Would you please reproduce all the entries word for word, minus the pictures?

BEGIN Data under study

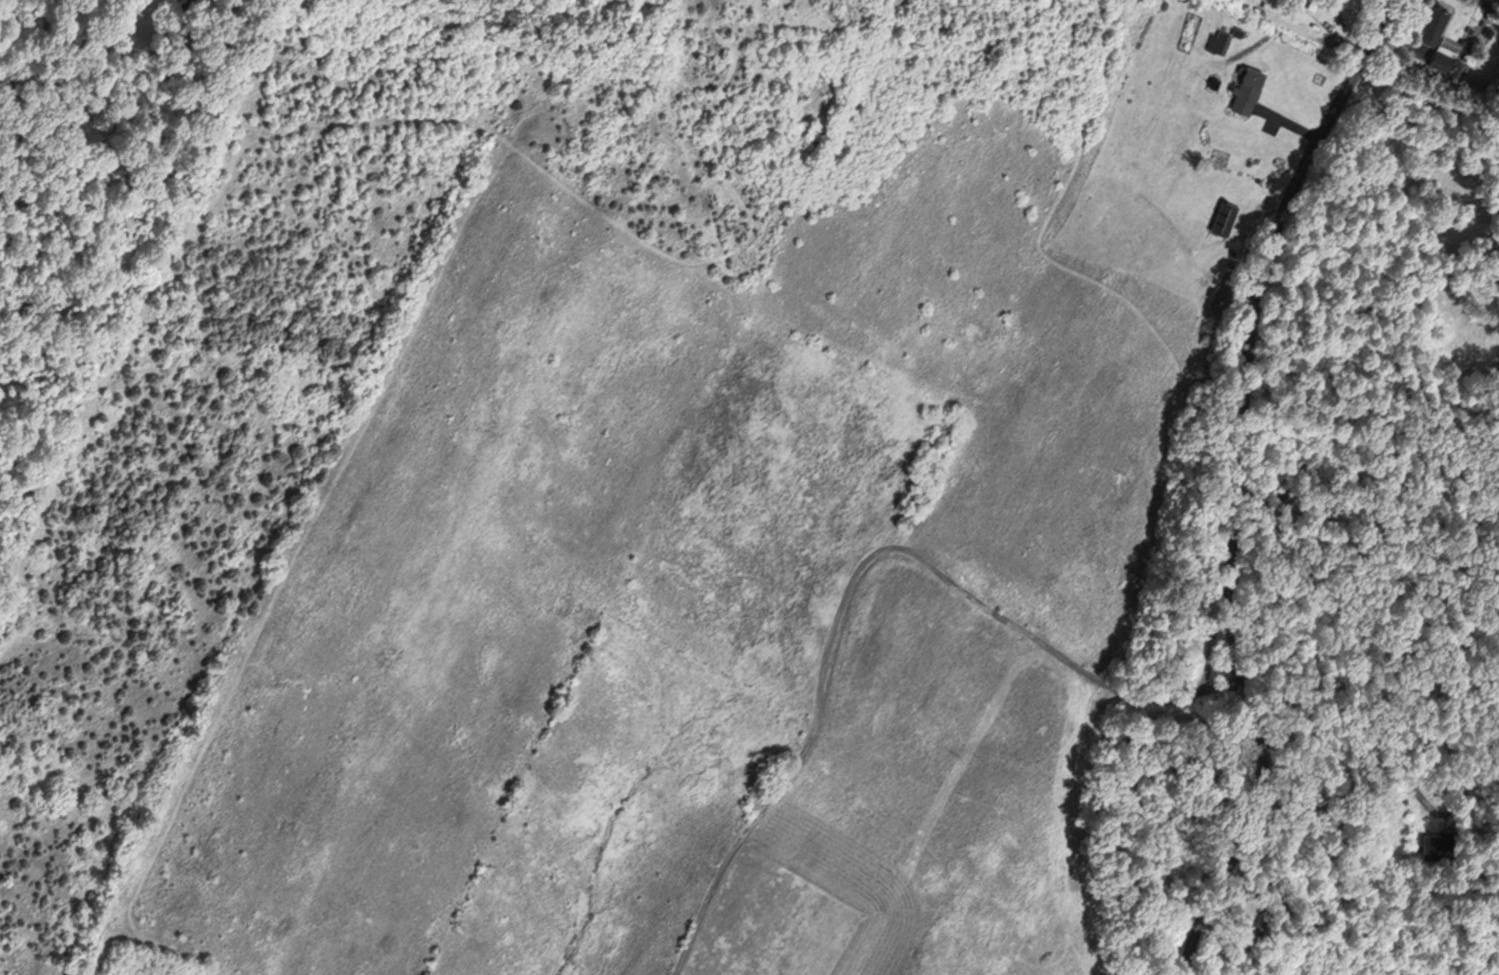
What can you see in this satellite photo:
building: (1310, 4)
building: (1430, 25)
building: (1238, 31)
building: (1220, 44)
road: (1337, 45)
building: (1214, 85)
building: (1246, 91)
road: (1288, 125)
building: (1221, 216)
road: (1240, 483)
road: (855, 573)
road: (1373, 755)
road: (1421, 803)
building: (1433, 837)
building: (1256, 927)

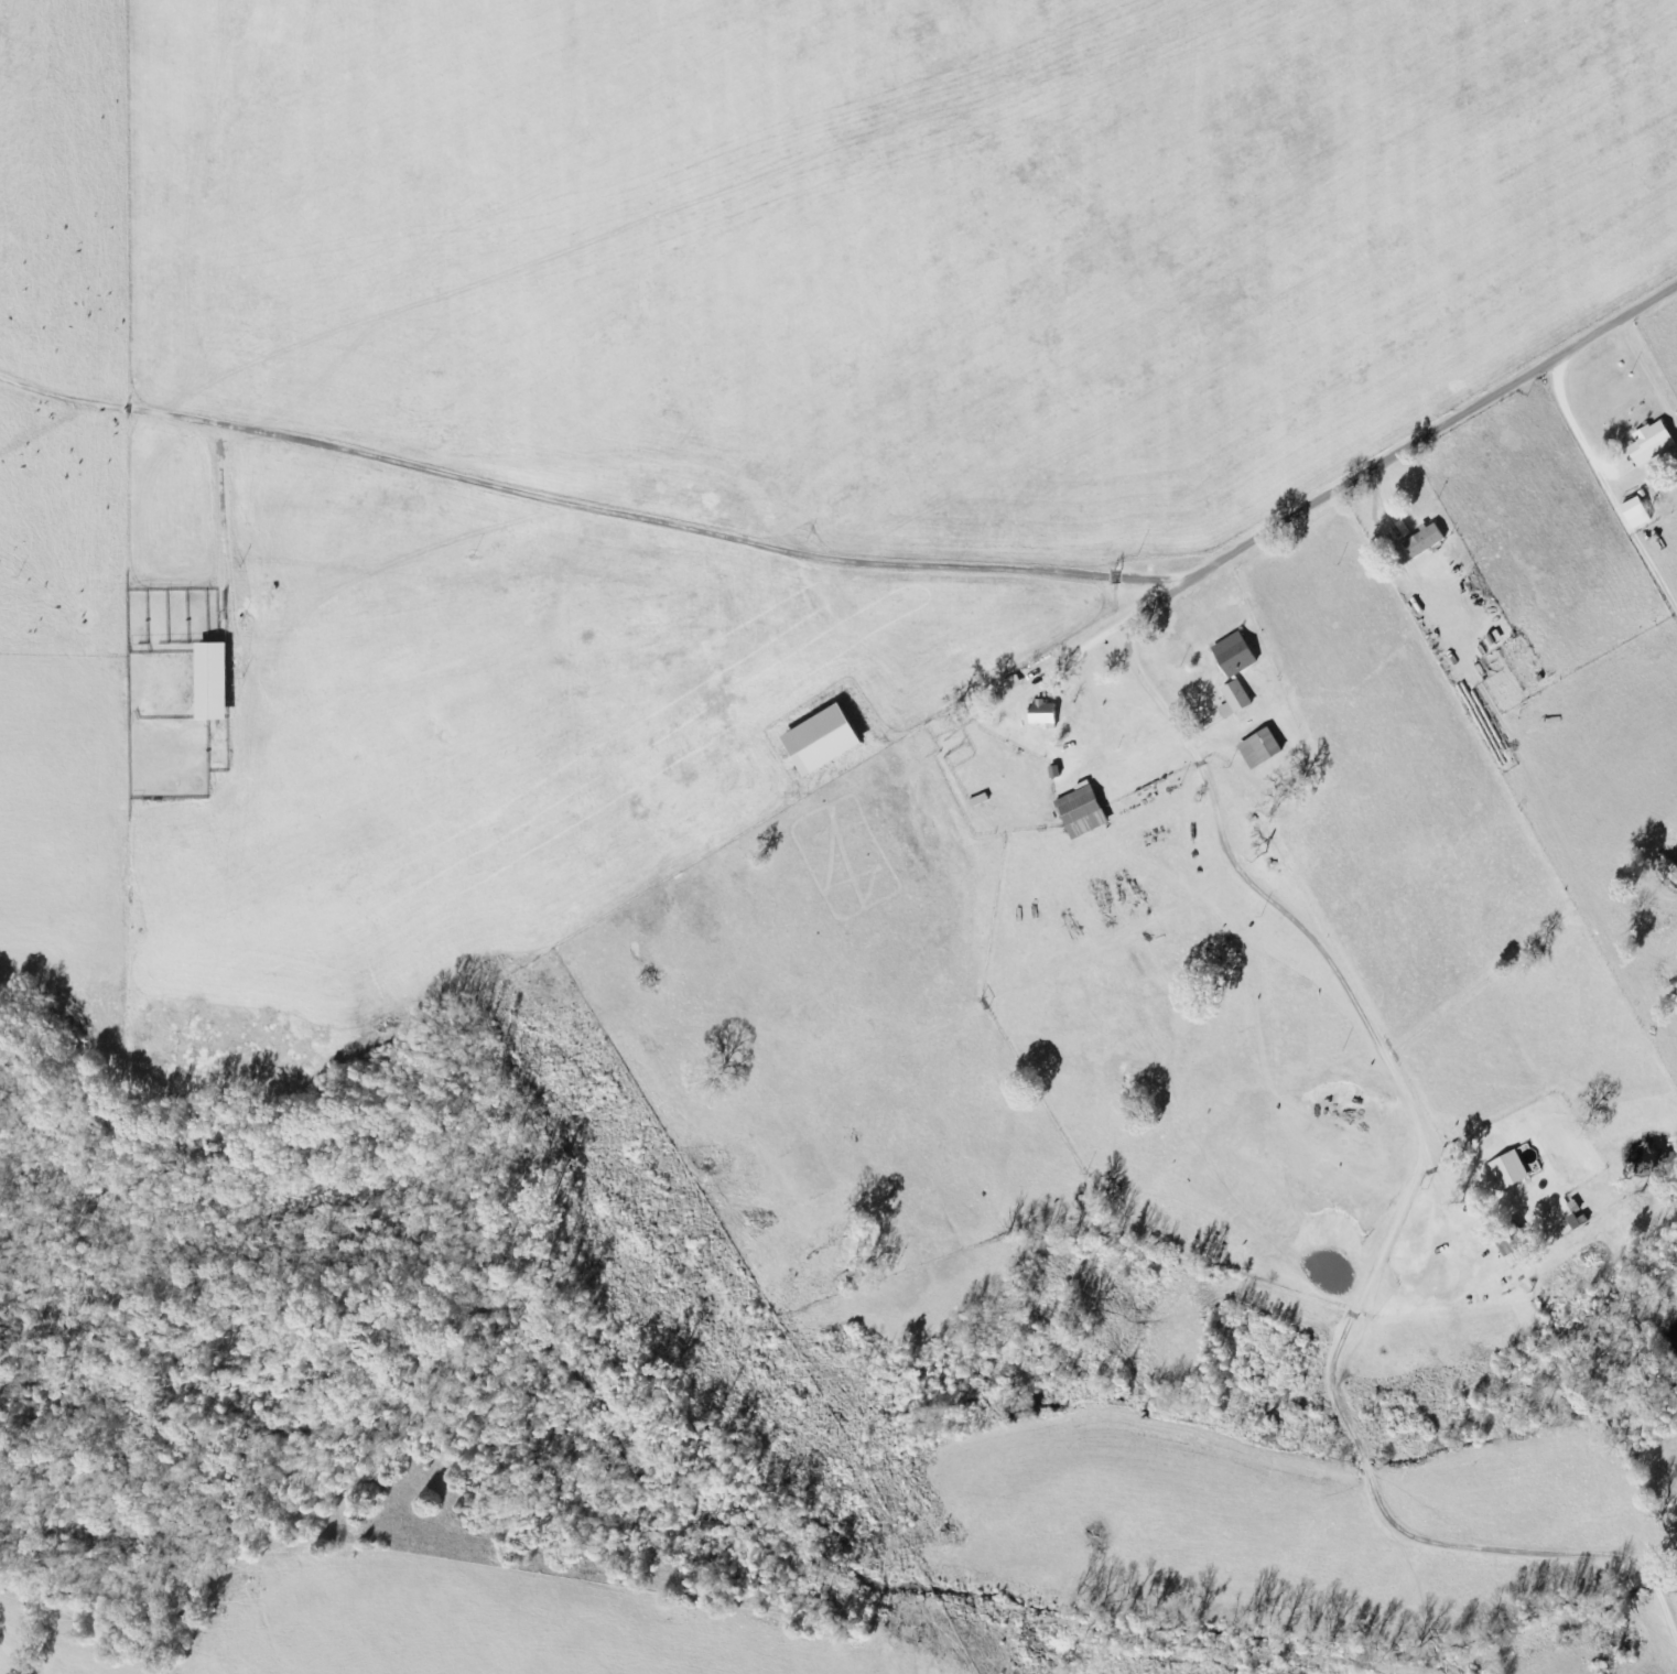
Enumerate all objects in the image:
building: (1648, 443)
road: (878, 506)
building: (1630, 509)
building: (1235, 648)
building: (1245, 663)
building: (217, 681)
building: (1237, 699)
building: (1046, 714)
building: (830, 740)
building: (1264, 749)
building: (1086, 812)
building: (1507, 1170)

END Data under study

== Task result ==
What can you see in this satellite photo:
building: (1310, 4)
building: (1430, 25)
building: (1238, 31)
building: (1220, 44)
road: (1337, 45)
building: (1214, 85)
building: (1246, 91)
road: (1288, 125)
building: (1221, 216)
road: (1240, 483)
road: (855, 573)
road: (1373, 755)
road: (1421, 803)
building: (1433, 837)
building: (1256, 927)

Enumerate all objects in the image:
building: (1648, 443)
road: (878, 506)
building: (1630, 509)
building: (1235, 648)
building: (1245, 663)
building: (217, 681)
building: (1237, 699)
building: (1046, 714)
building: (830, 740)
building: (1264, 749)
building: (1086, 812)
building: (1507, 1170)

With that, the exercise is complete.